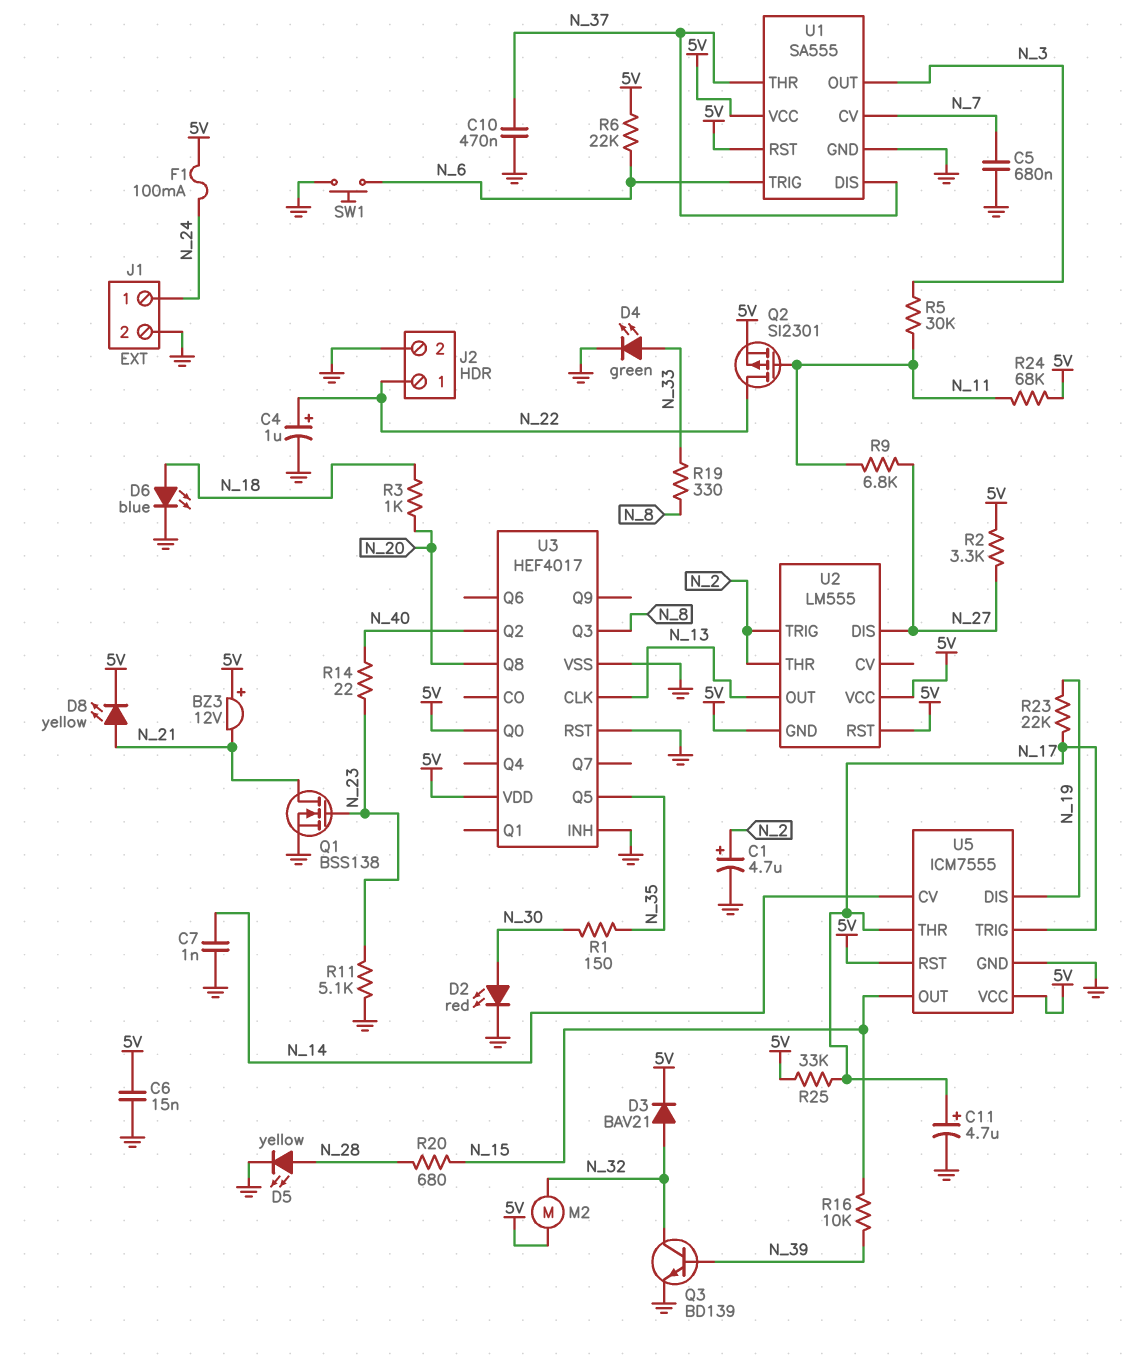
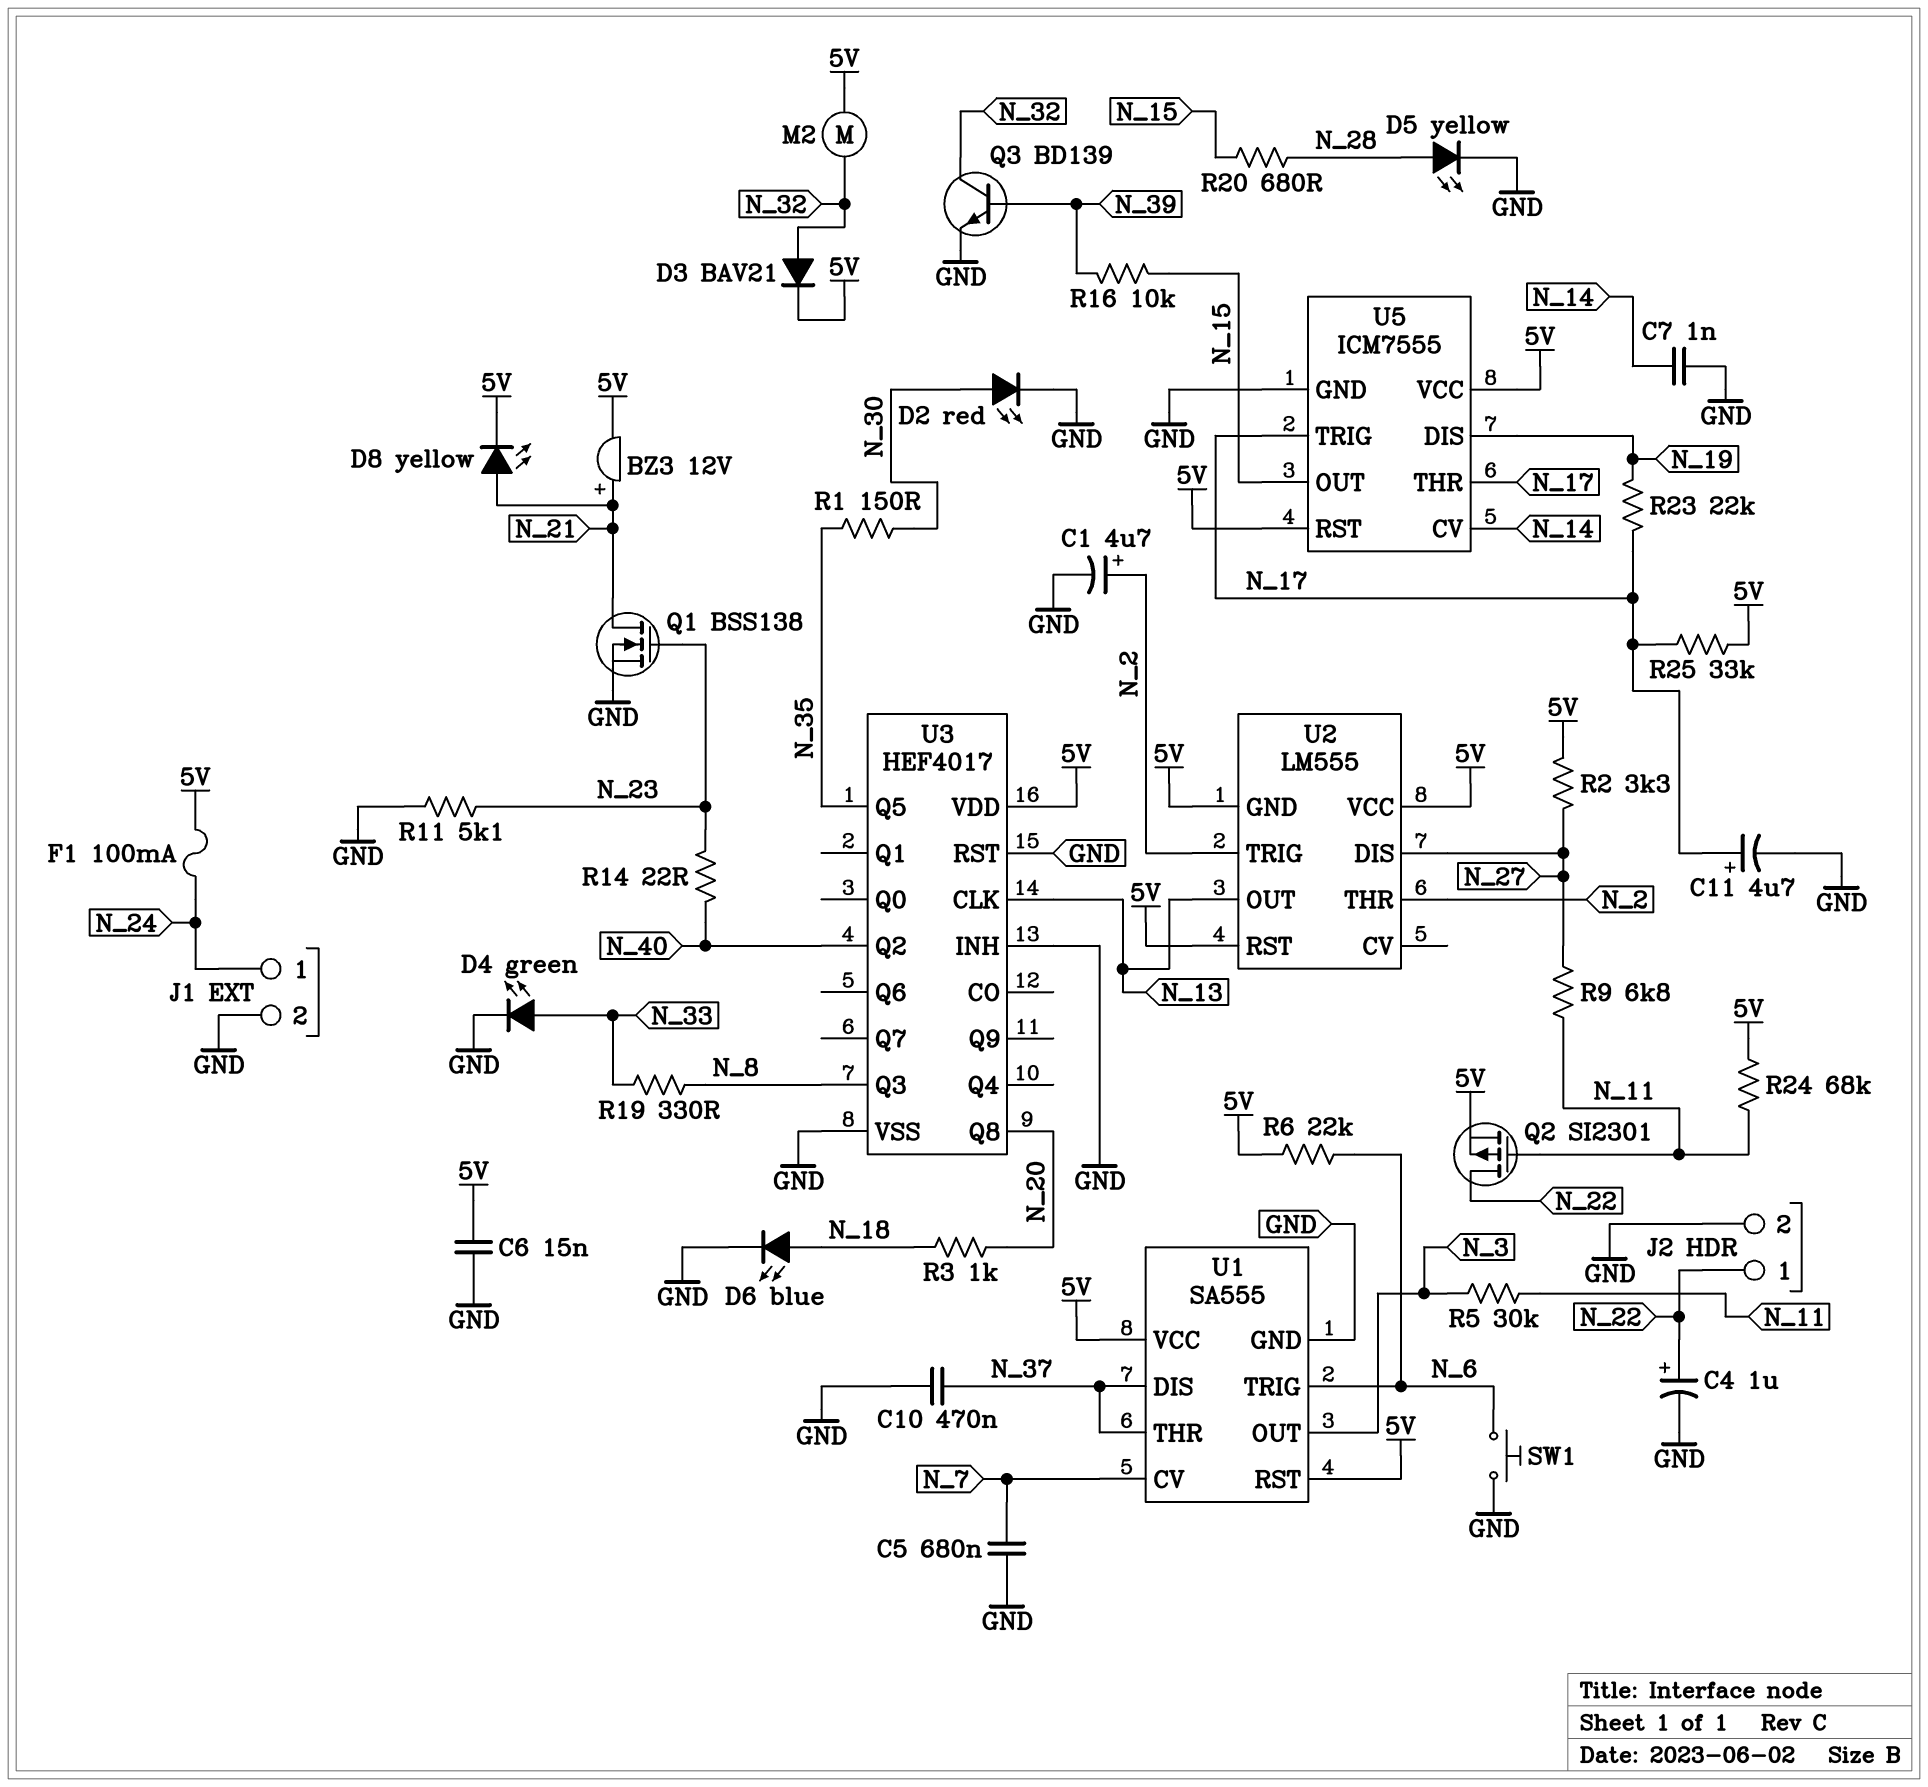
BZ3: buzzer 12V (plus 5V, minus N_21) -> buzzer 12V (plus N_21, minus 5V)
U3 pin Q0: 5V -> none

==

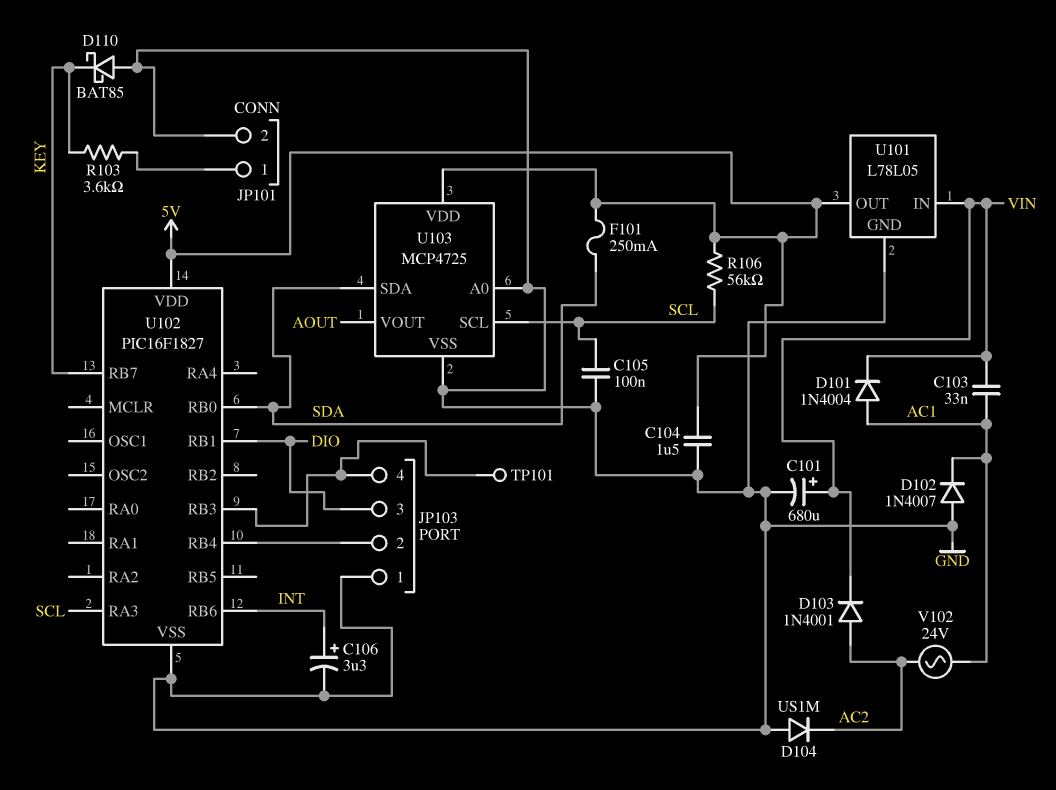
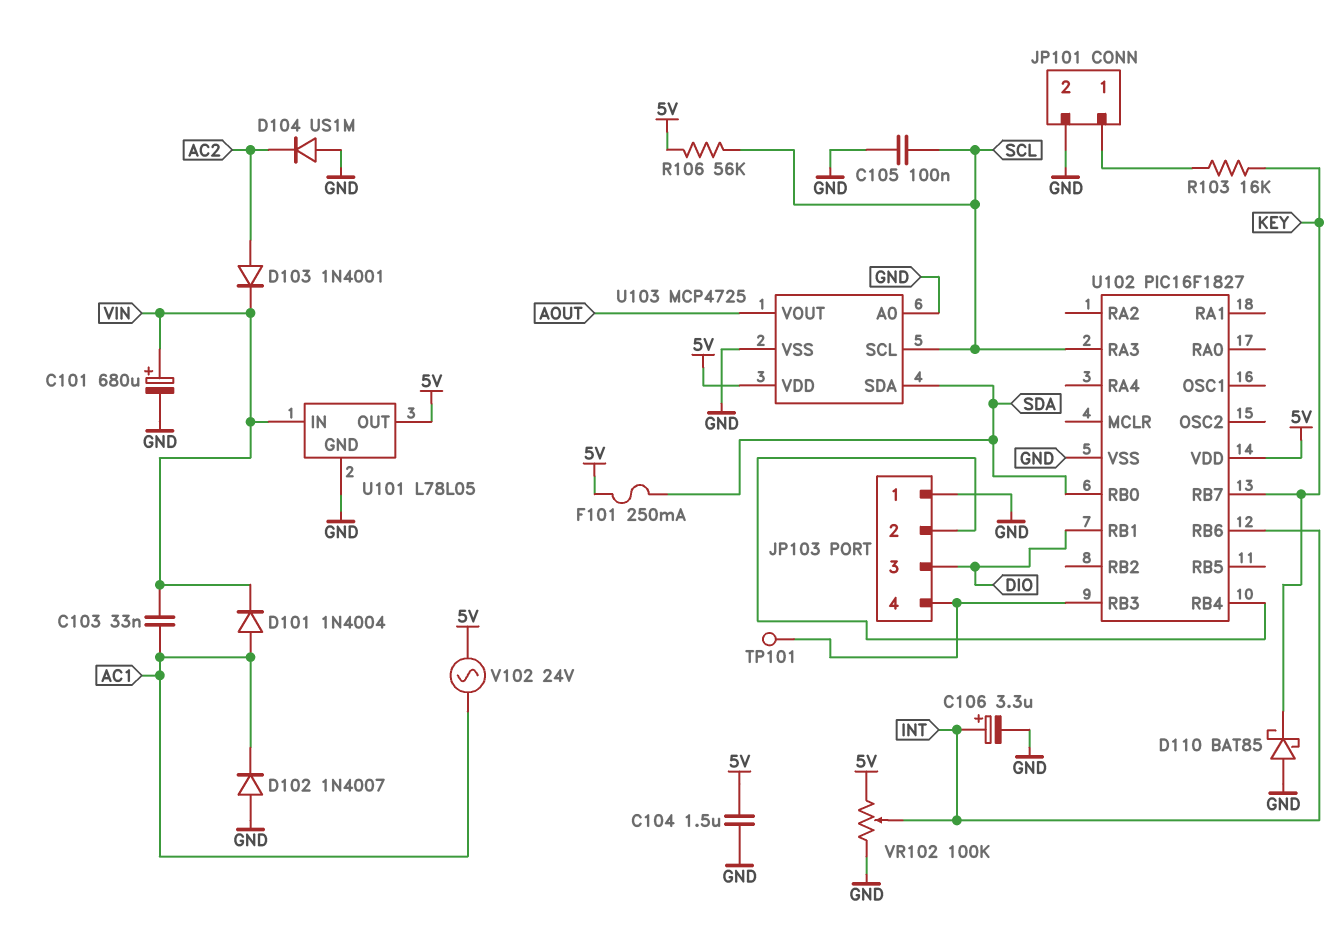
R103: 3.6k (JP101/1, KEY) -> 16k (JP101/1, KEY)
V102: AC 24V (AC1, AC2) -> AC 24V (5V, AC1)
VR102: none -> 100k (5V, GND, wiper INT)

...

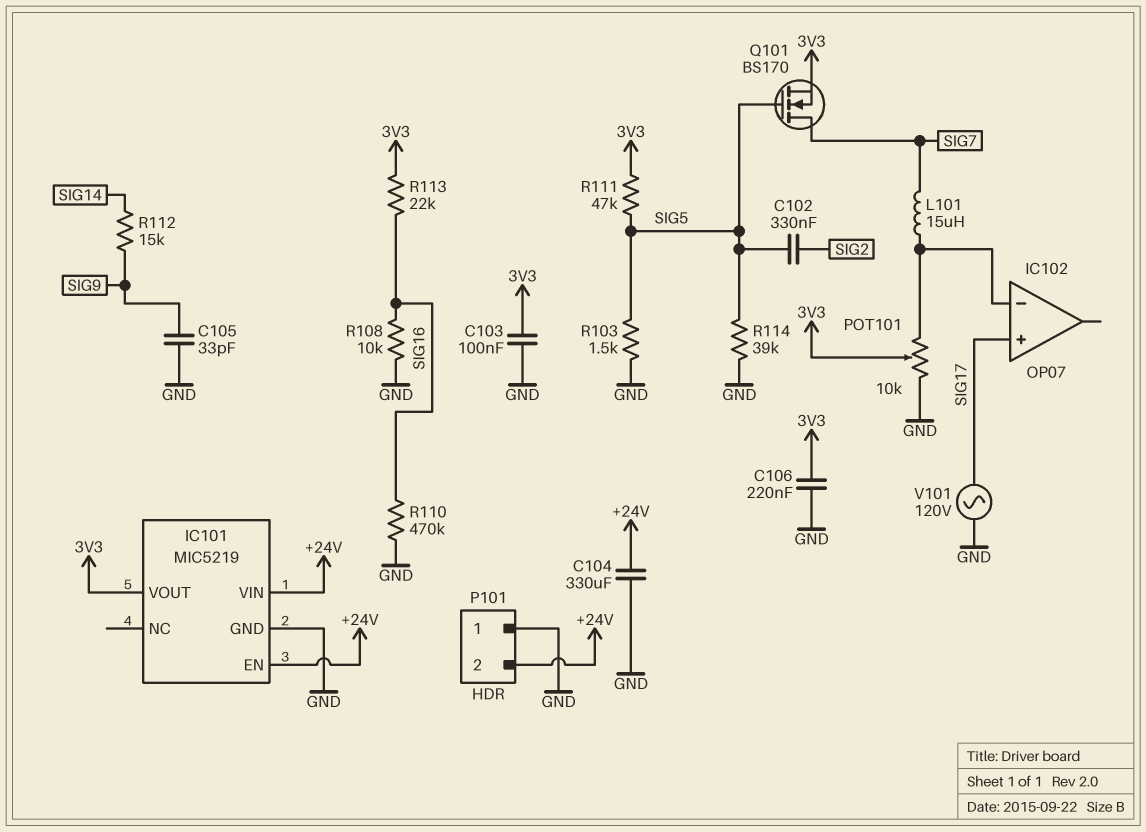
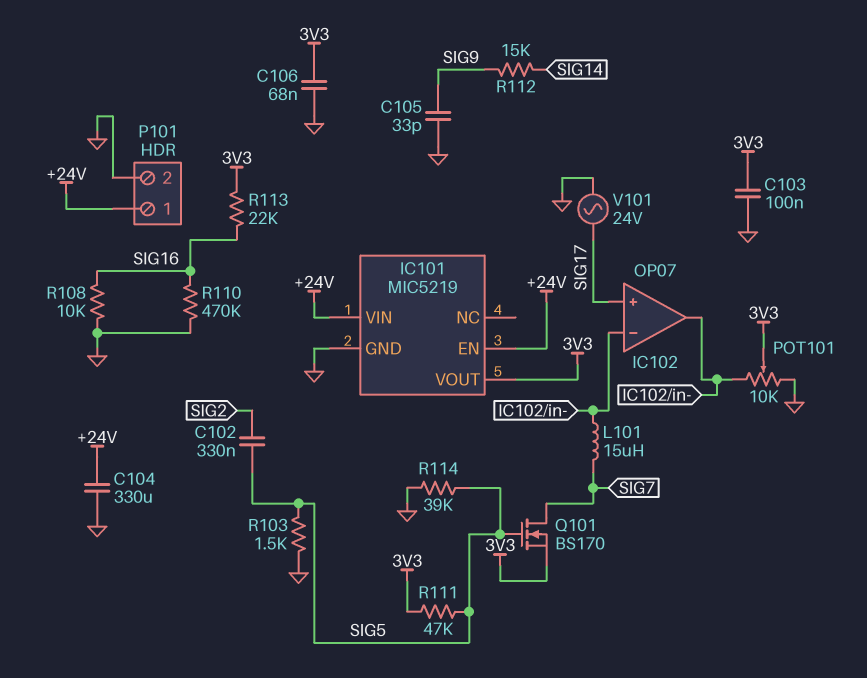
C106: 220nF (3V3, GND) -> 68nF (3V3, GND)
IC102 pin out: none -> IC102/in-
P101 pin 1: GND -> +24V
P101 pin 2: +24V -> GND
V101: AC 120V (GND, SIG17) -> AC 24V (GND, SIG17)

**Work instructions**:
In the records above, some lines hold the word "none"; copy each such line.

**Exercise solution**:
U3 pin Q0: 5V -> none
VR102: none -> 100k (5V, GND, wiper INT)
IC102 pin out: none -> IC102/in-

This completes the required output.